- _EXERCISE INSTRUCTIONS_
The whole listing needs to be written out exactly, except for any images.

- _EXTRACTED MATERIAL_

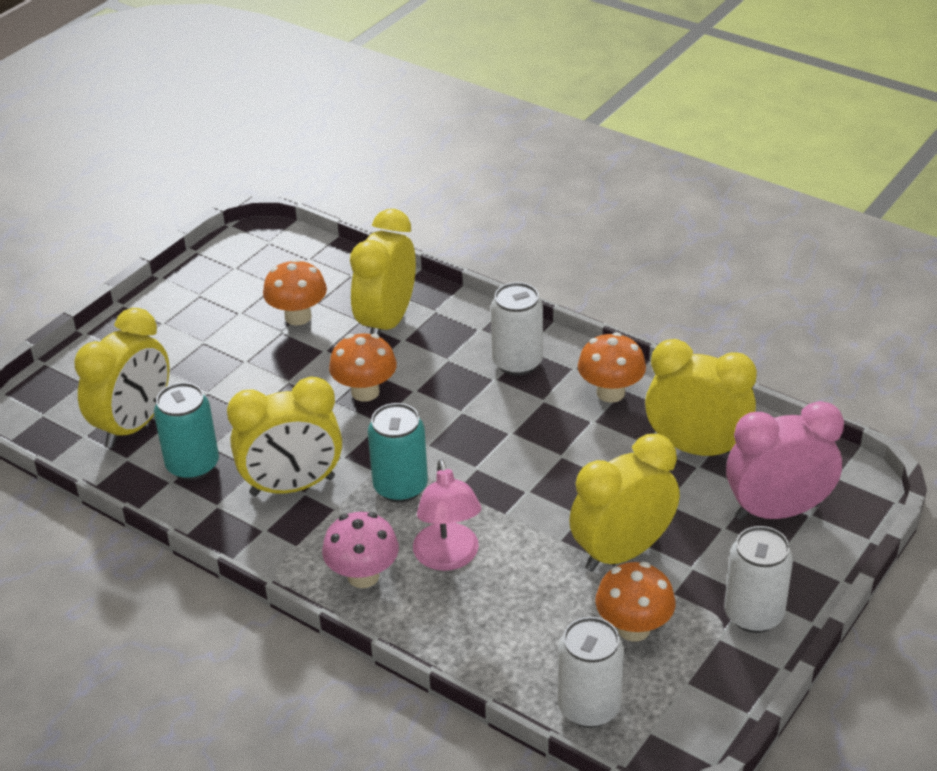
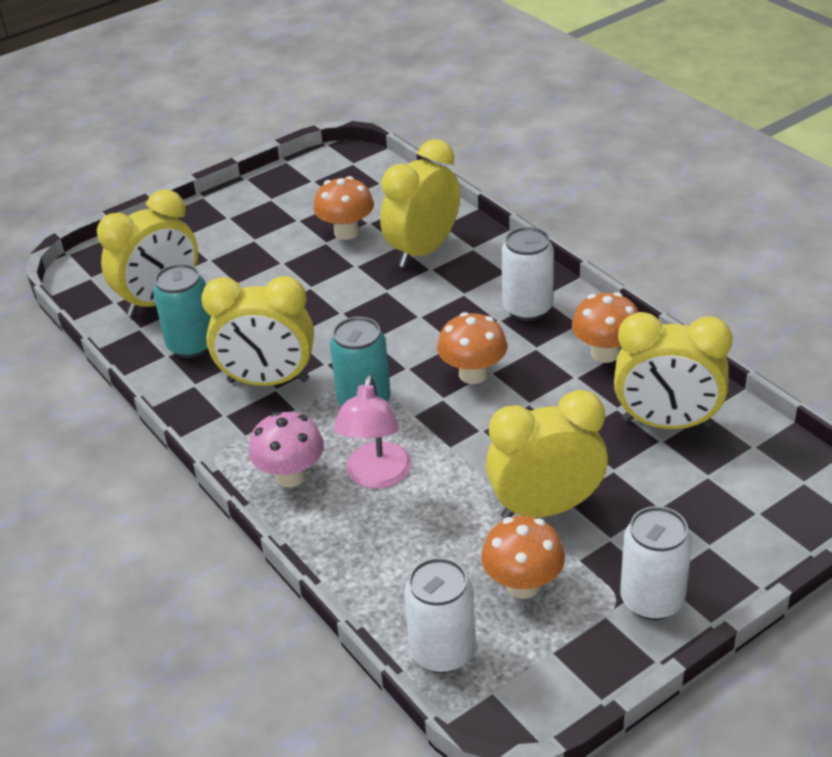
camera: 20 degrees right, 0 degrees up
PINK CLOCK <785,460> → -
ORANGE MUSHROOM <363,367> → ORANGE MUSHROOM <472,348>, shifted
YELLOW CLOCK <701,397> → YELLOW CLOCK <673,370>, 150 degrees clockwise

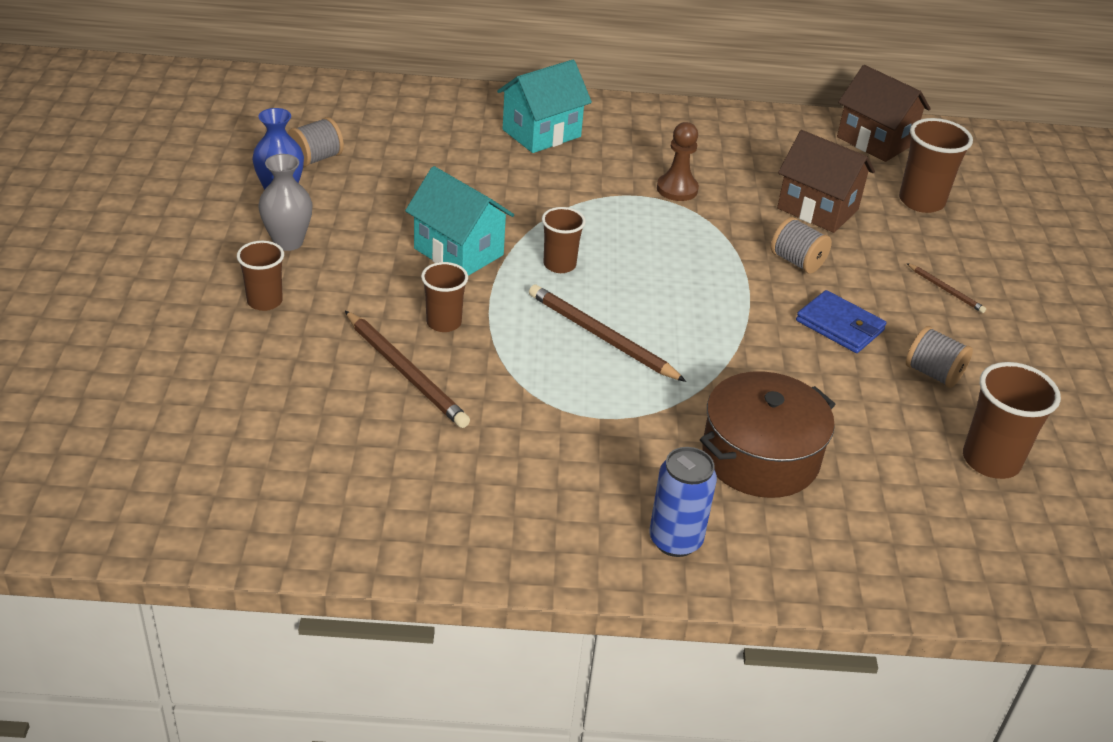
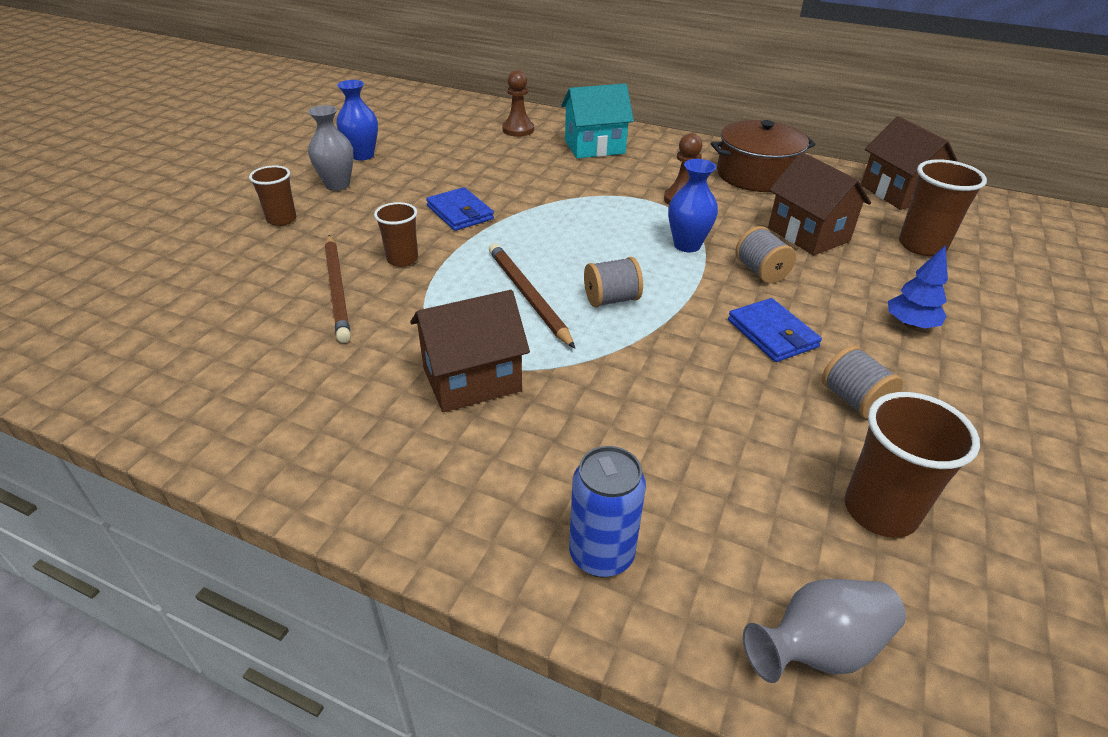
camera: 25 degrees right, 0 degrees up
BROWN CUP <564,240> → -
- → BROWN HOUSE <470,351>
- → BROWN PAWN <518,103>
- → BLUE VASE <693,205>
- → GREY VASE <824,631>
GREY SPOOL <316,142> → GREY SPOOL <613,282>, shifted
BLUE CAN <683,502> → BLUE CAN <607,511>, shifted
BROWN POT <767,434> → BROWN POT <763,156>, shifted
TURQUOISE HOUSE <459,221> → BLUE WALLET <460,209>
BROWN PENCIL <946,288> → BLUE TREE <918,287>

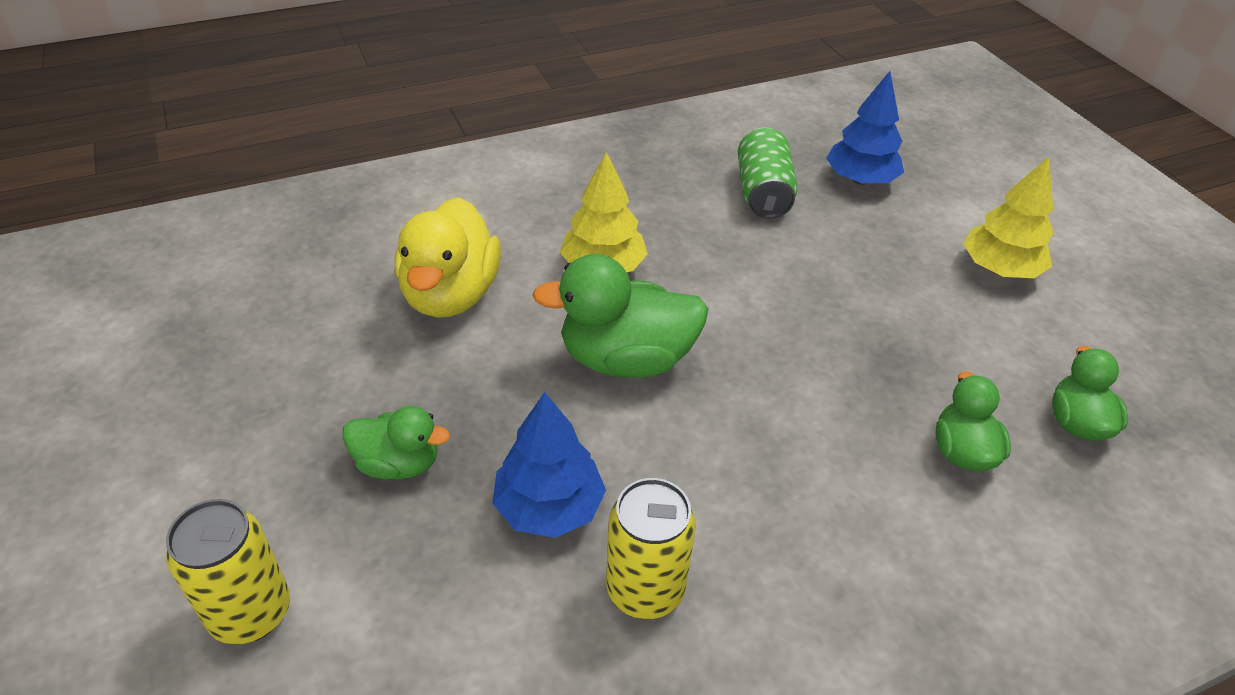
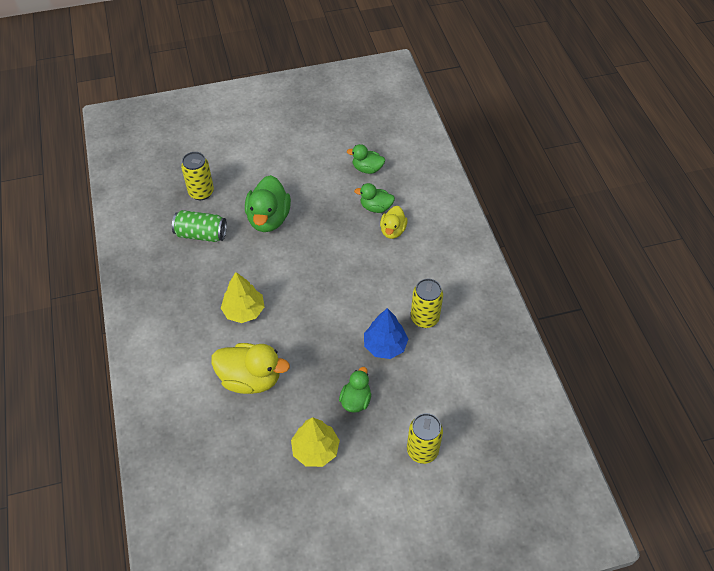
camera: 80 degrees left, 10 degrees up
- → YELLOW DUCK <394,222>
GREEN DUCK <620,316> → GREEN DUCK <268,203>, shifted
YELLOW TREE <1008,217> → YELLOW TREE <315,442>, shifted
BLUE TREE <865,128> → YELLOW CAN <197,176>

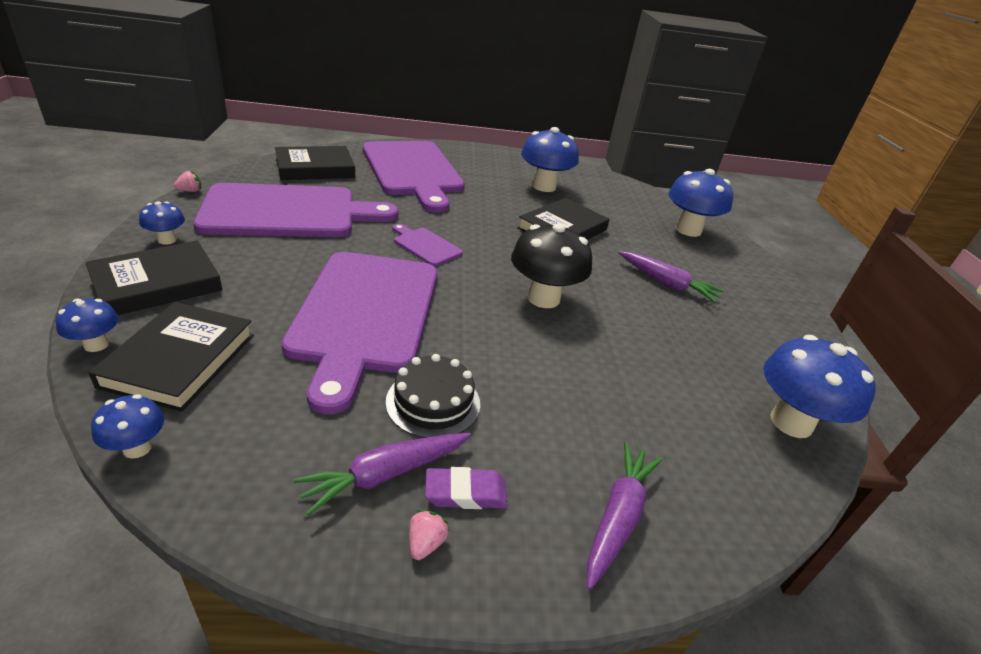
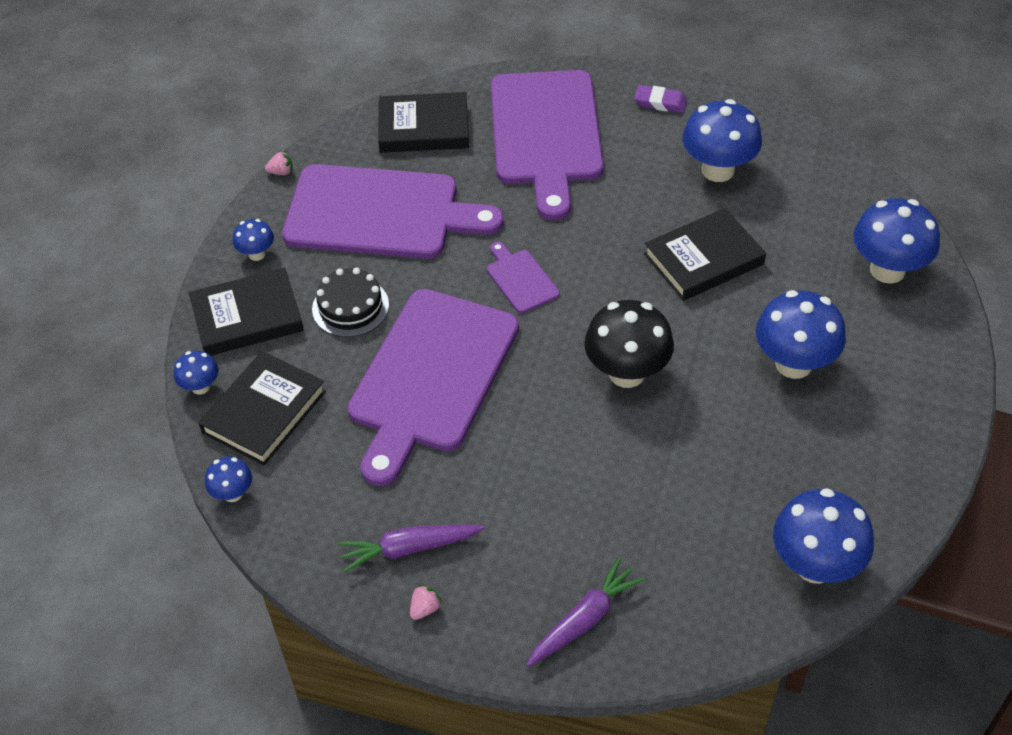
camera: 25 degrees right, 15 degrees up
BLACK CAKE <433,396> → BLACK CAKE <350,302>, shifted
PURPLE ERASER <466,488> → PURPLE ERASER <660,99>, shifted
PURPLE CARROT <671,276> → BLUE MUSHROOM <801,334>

- _SOLVED EXERCISE_
camera: 20 degrees right, 0 degrees up
PINK CLOCK <785,460> → -
ORANGE MUSHROOM <363,367> → ORANGE MUSHROOM <472,348>, shifted
YELLOW CLOCK <701,397> → YELLOW CLOCK <673,370>, 150 degrees clockwise

camera: 25 degrees right, 0 degrees up
BROWN CUP <564,240> → -
- → BROWN HOUSE <470,351>
- → BROWN PAWN <518,103>
- → BLUE VASE <693,205>
- → GREY VASE <824,631>
GREY SPOOL <316,142> → GREY SPOOL <613,282>, shifted
BLUE CAN <683,502> → BLUE CAN <607,511>, shifted
BROWN POT <767,434> → BROWN POT <763,156>, shifted
TURQUOISE HOUSE <459,221> → BLUE WALLET <460,209>
BROWN PENCIL <946,288> → BLUE TREE <918,287>

camera: 80 degrees left, 10 degrees up
- → YELLOW DUCK <394,222>
GREEN DUCK <620,316> → GREEN DUCK <268,203>, shifted
YELLOW TREE <1008,217> → YELLOW TREE <315,442>, shifted
BLUE TREE <865,128> → YELLOW CAN <197,176>

camera: 25 degrees right, 15 degrees up
BLACK CAKE <433,396> → BLACK CAKE <350,302>, shifted
PURPLE ERASER <466,488> → PURPLE ERASER <660,99>, shifted
PURPLE CARROT <671,276> → BLUE MUSHROOM <801,334>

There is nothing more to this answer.